+++ DATA PROVIDED +++

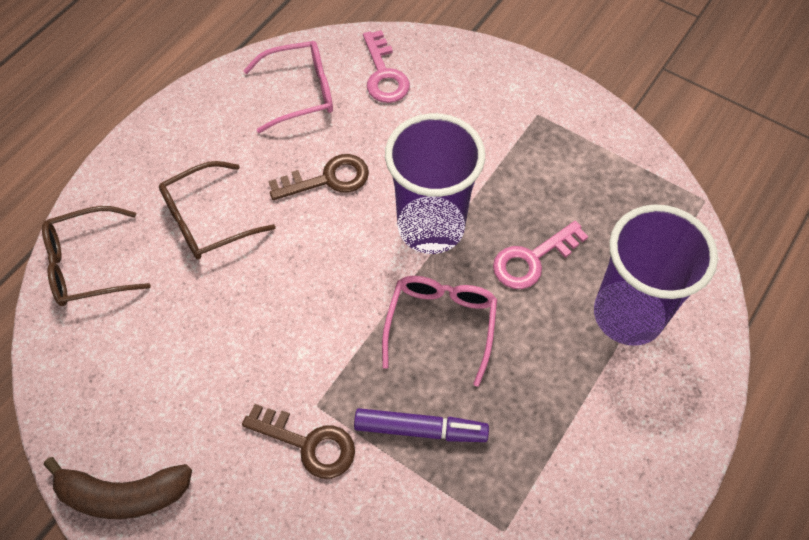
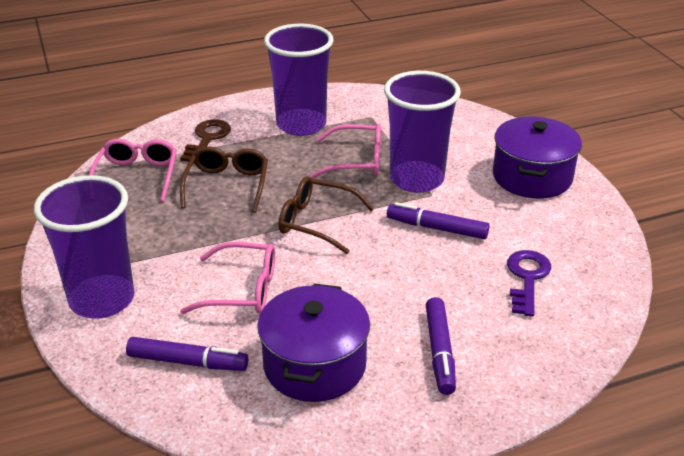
brown banana: 1 -> 0
brown key: 2 -> 1
pink glasses: 2 -> 3
pink key: 2 -> 0
purple cup: 2 -> 3
purple key: 0 -> 1
purple marker: 1 -> 3
purple pot: 0 -> 2

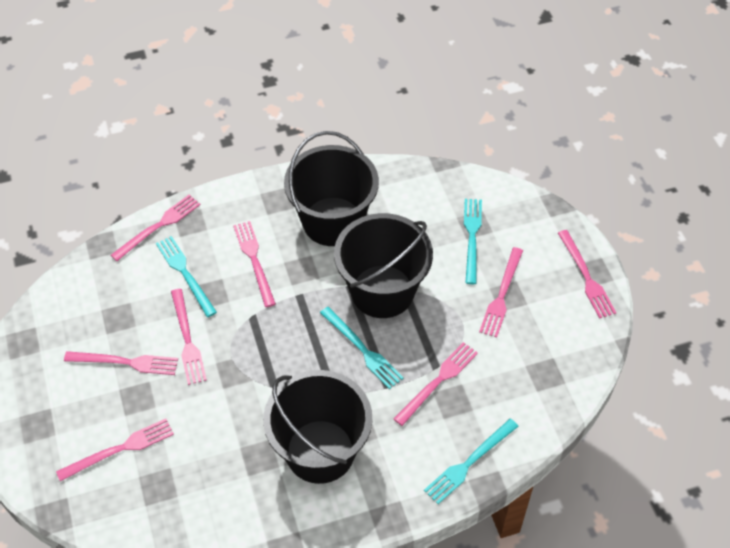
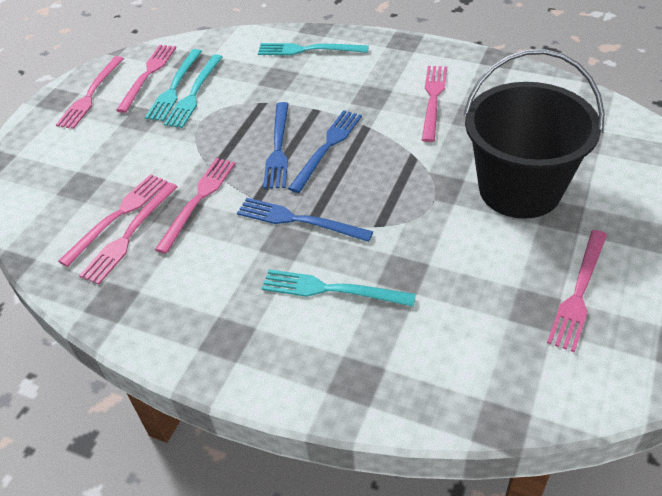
black bucket: 3 -> 1
blue fork: 0 -> 3
pink fork: 8 -> 7

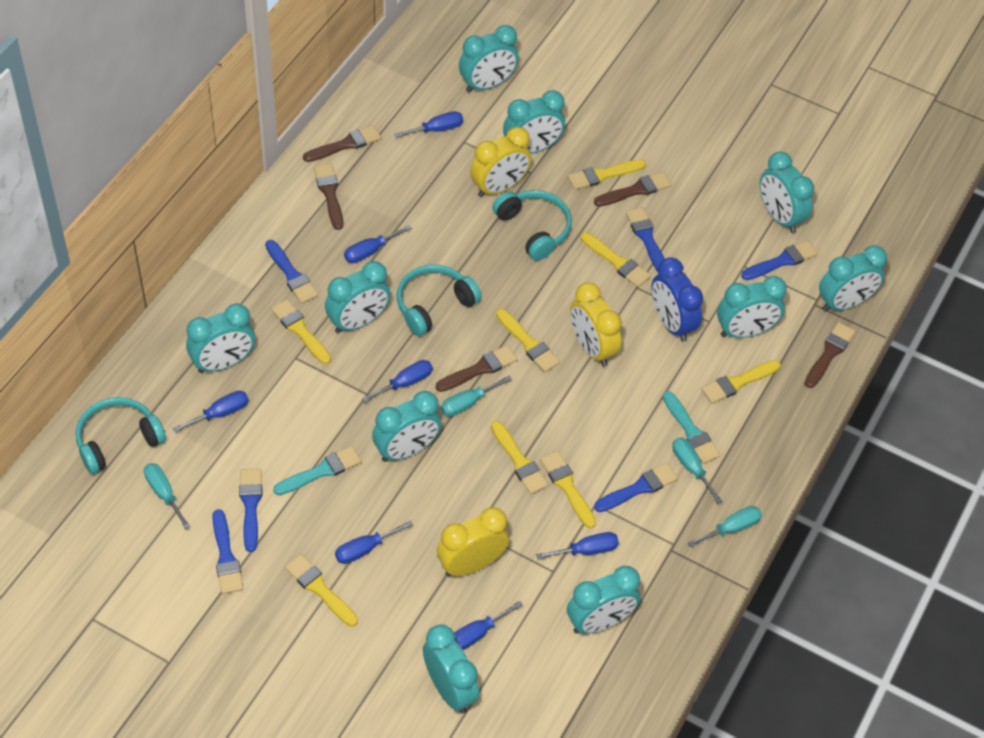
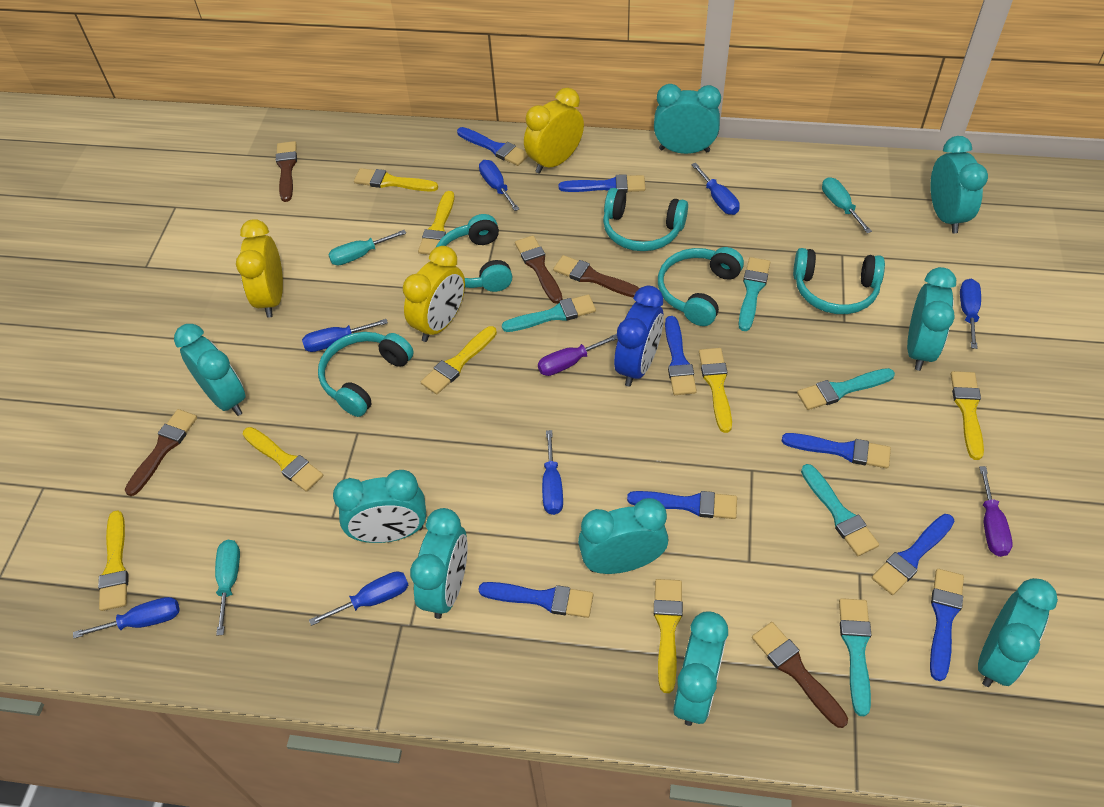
blue brush: 6 -> 8
purple screwdriver: 0 -> 2
turquoise brush: 2 -> 5
turquoise clock: 10 -> 9
turquoise headphones: 3 -> 5
turquoise screwdriver: 4 -> 3

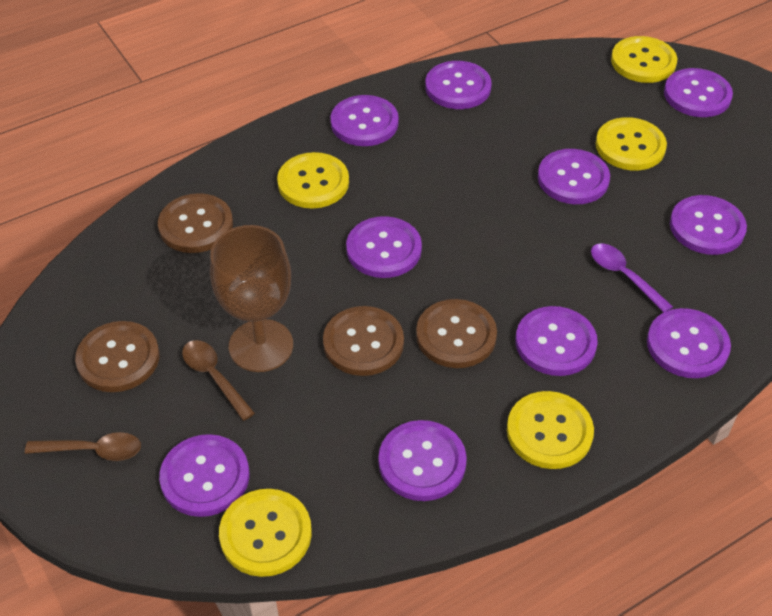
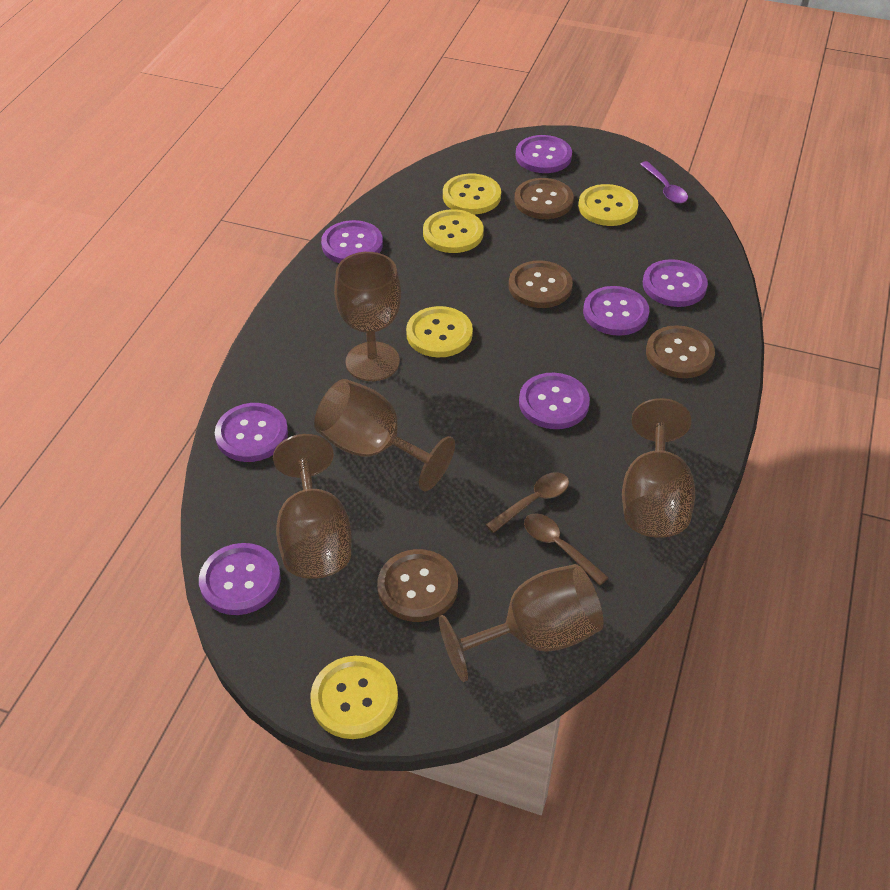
brown goblet: 1 -> 5
purple button: 10 -> 7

+++

EXERCISE DETAILS: Give again, word for word, each line from the one holding "purple screwdriver: 0 -> 2" through the end of the entries, and leave out any picture.

SOLUTION TO THE EXERCISE:
purple screwdriver: 0 -> 2
turquoise brush: 2 -> 5
turquoise clock: 10 -> 9
turquoise headphones: 3 -> 5
turquoise screwdriver: 4 -> 3

brown goblet: 1 -> 5
purple button: 10 -> 7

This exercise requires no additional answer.